Only the lines from the one with "type=moved; before=zanahoria (blanco);" through the last line of the data below are to be duplicated, exactly and without pictures.

[Opening Records shown section]

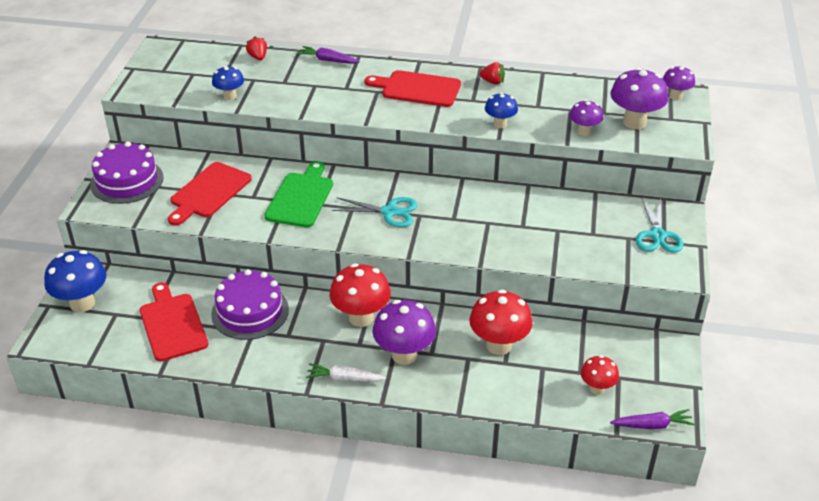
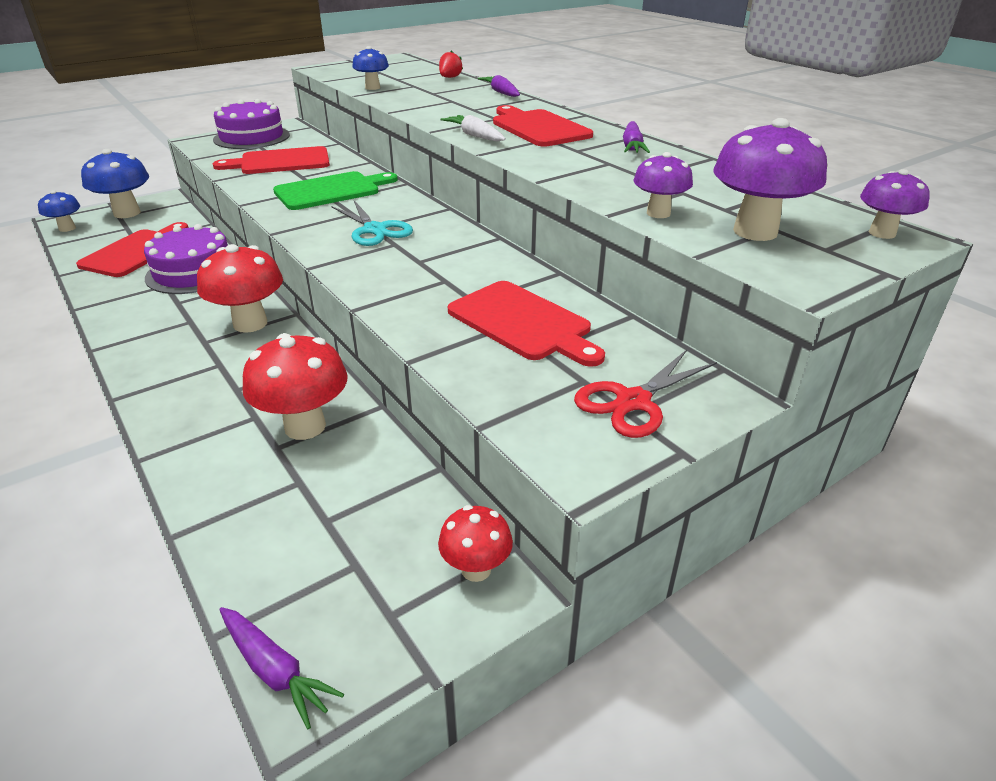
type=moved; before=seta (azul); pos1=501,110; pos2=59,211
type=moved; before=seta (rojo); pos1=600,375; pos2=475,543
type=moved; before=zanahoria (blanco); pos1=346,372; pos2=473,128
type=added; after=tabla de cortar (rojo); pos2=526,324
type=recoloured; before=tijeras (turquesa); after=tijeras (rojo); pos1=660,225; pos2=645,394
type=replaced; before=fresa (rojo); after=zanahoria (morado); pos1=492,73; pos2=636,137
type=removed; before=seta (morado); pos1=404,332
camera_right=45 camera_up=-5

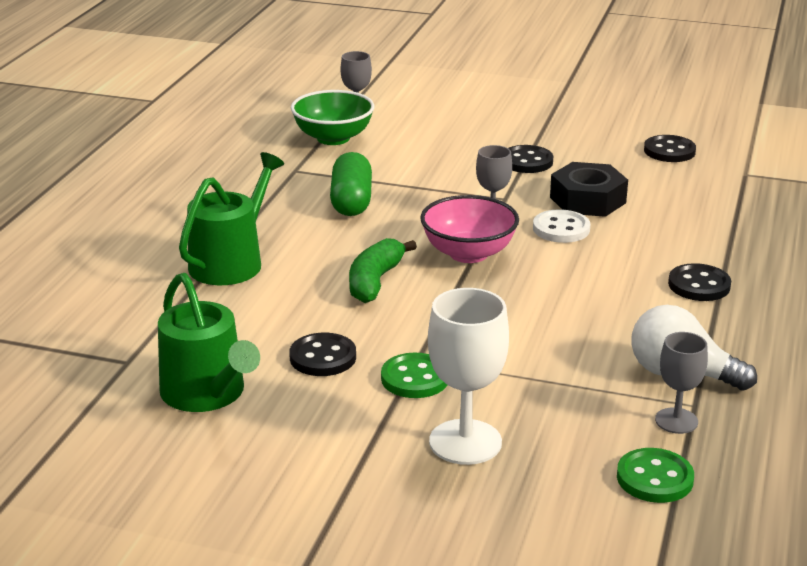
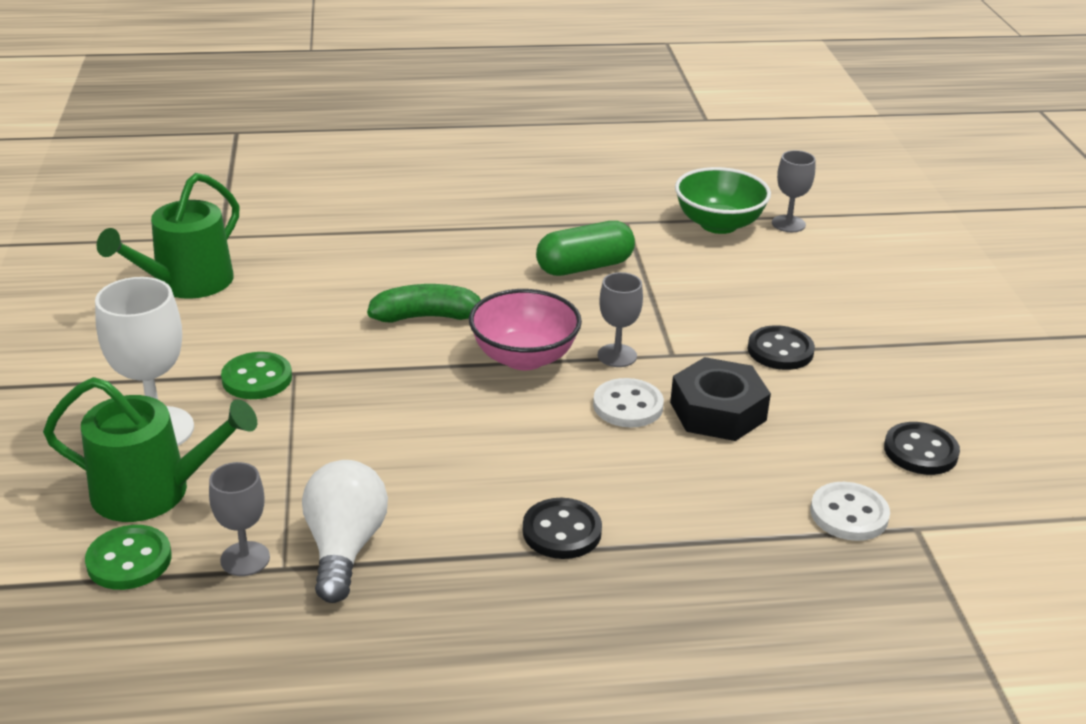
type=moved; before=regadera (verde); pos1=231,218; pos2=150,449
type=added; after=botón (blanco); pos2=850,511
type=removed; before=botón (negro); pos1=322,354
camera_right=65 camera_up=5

[Closing Records shown section]

◆ **Answer box**
type=moved; before=zanahoria (blanco); pos1=346,372; pos2=473,128
type=added; after=tabla de cortar (rojo); pos2=526,324
type=recoloured; before=tijeras (turquesa); after=tijeras (rojo); pos1=660,225; pos2=645,394
type=replaced; before=fresa (rojo); after=zanahoria (morado); pos1=492,73; pos2=636,137
type=removed; before=seta (morado); pos1=404,332
camera_right=45 camera_up=-5

type=moved; before=regadera (verde); pos1=231,218; pos2=150,449
type=added; after=botón (blanco); pos2=850,511
type=removed; before=botón (negro); pos1=322,354
camera_right=65 camera_up=5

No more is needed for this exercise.